= Required action =
Repeat each record below exactly, dropping the pictures.

*** Opening Dataset ***

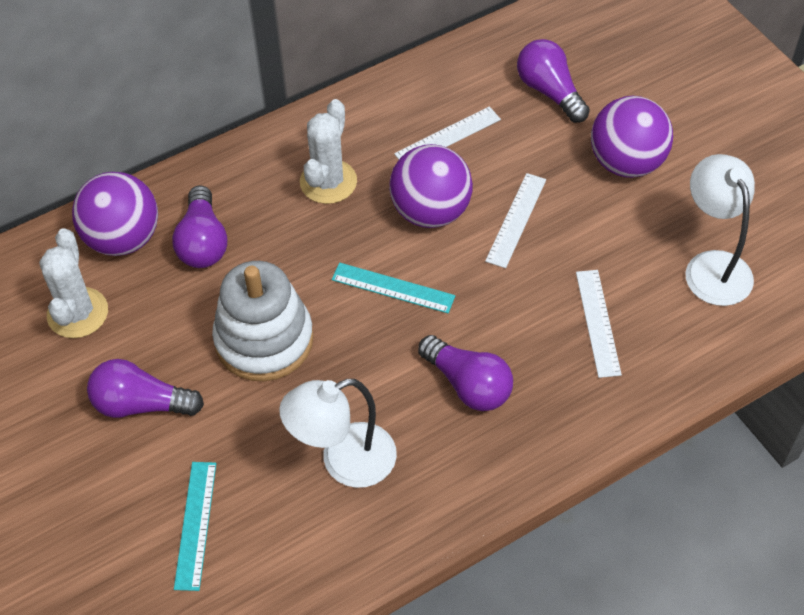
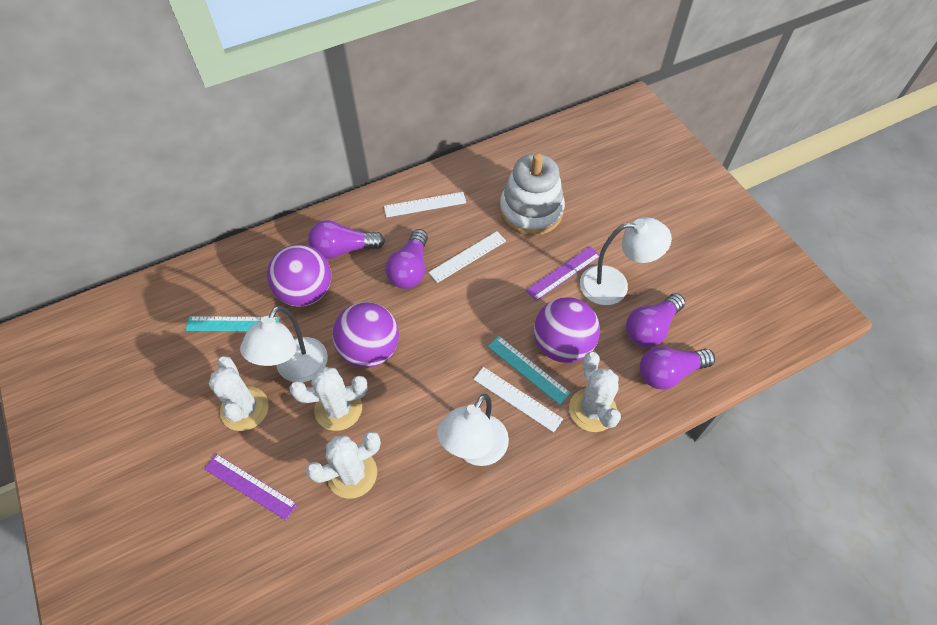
purple ruler: 0 -> 2
white cactus: 2 -> 4
white lamp: 2 -> 3

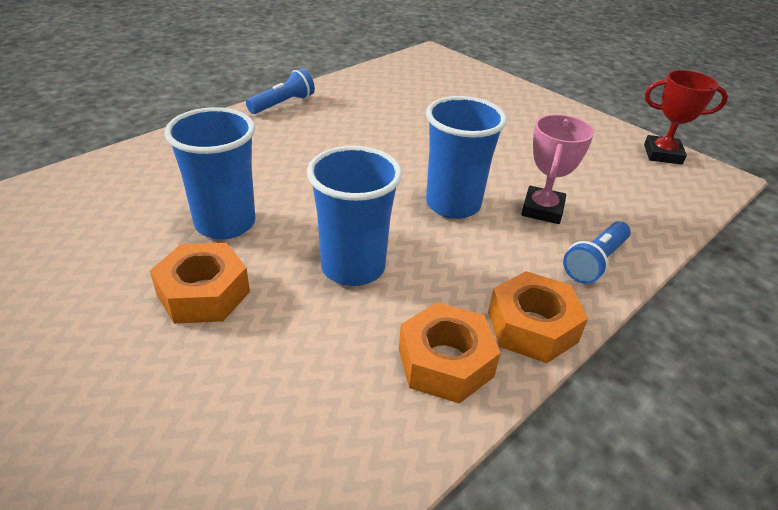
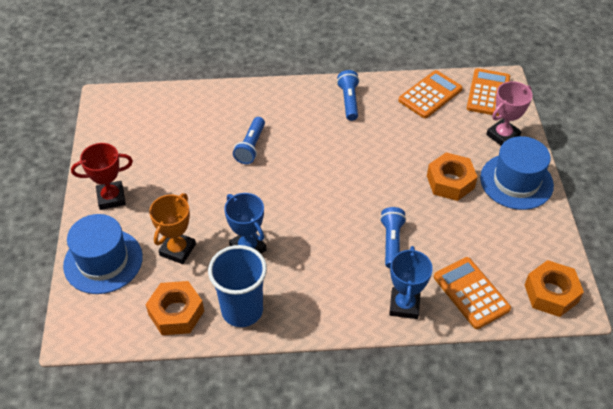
blue cup: 3 -> 1
blue flashlight: 2 -> 3
blue hat: 0 -> 2
blue trophy: 0 -> 2
orange calculator: 0 -> 3
orange trophy: 0 -> 1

*** Closing Dataset ***

= Finished exercise =
purple ruler: 0 -> 2
white cactus: 2 -> 4
white lamp: 2 -> 3

blue cup: 3 -> 1
blue flashlight: 2 -> 3
blue hat: 0 -> 2
blue trophy: 0 -> 2
orange calculator: 0 -> 3
orange trophy: 0 -> 1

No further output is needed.